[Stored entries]
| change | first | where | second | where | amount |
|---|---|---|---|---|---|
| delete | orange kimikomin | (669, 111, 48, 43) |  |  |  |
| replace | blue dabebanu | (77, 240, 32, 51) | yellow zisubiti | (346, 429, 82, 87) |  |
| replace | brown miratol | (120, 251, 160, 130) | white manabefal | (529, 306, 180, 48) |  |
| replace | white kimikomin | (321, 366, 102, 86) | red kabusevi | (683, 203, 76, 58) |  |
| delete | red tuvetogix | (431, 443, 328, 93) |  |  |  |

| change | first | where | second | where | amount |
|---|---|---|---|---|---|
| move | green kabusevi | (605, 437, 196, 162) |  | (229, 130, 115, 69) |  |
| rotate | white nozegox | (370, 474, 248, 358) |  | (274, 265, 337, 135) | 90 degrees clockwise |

--

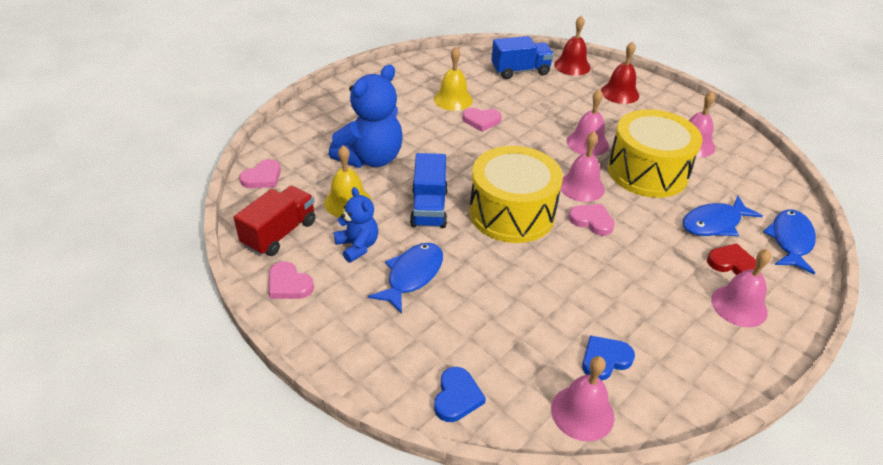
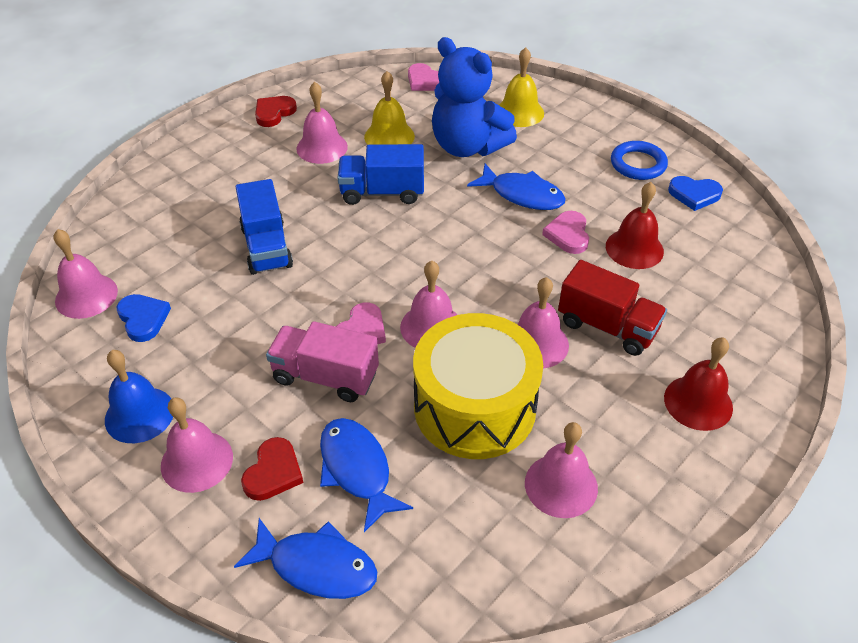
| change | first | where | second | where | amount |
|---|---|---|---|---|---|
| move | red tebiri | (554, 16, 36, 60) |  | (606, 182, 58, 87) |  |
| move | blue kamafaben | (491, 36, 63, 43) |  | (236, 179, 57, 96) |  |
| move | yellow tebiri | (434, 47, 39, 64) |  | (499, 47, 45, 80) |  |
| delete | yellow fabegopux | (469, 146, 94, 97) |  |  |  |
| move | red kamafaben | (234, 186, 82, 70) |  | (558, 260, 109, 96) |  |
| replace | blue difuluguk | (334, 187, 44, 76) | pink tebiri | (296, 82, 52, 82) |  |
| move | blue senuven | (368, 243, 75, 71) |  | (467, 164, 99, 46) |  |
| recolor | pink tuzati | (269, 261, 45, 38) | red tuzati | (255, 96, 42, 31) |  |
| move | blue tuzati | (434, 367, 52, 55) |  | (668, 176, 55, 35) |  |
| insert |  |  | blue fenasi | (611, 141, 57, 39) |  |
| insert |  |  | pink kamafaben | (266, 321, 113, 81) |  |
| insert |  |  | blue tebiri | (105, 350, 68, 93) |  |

* * *

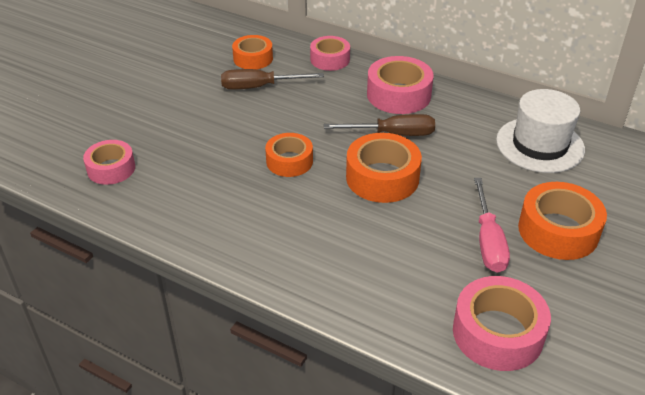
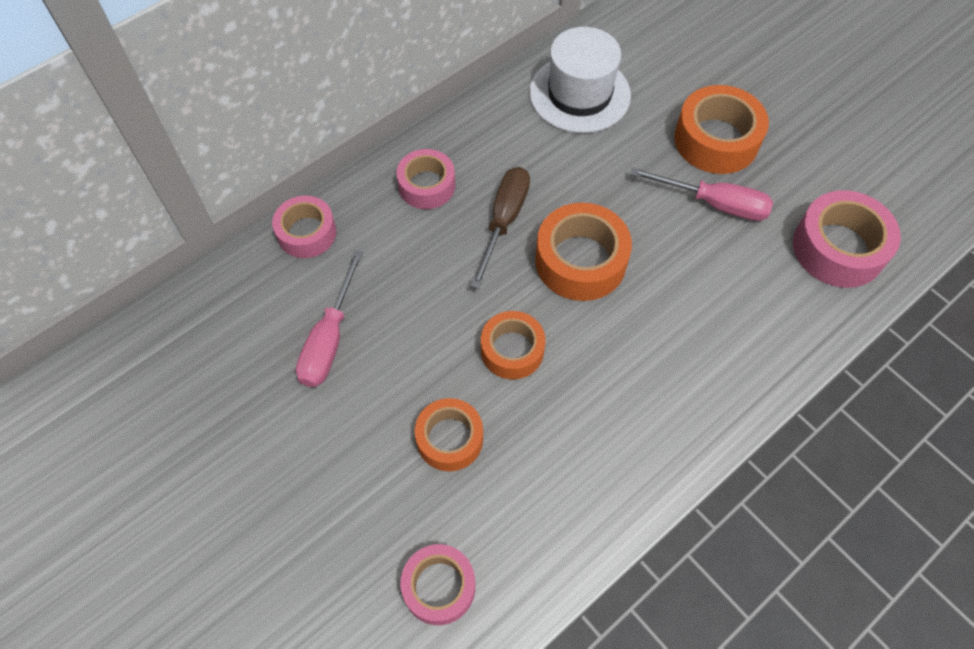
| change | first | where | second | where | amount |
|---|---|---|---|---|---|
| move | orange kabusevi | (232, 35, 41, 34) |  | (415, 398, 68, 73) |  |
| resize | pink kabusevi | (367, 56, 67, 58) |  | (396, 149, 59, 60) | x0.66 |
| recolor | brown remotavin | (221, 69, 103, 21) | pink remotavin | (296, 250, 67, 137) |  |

**TASK TO CARRY OUT:** Spot every line in the entries that includes the word "kimikomin", and copy each one out.

**ANSWER TO THE PROBLEM:**
| delete | orange kimikomin | (669, 111, 48, 43) |  |  |  |
| replace | white kimikomin | (321, 366, 102, 86) | red kabusevi | (683, 203, 76, 58) |  |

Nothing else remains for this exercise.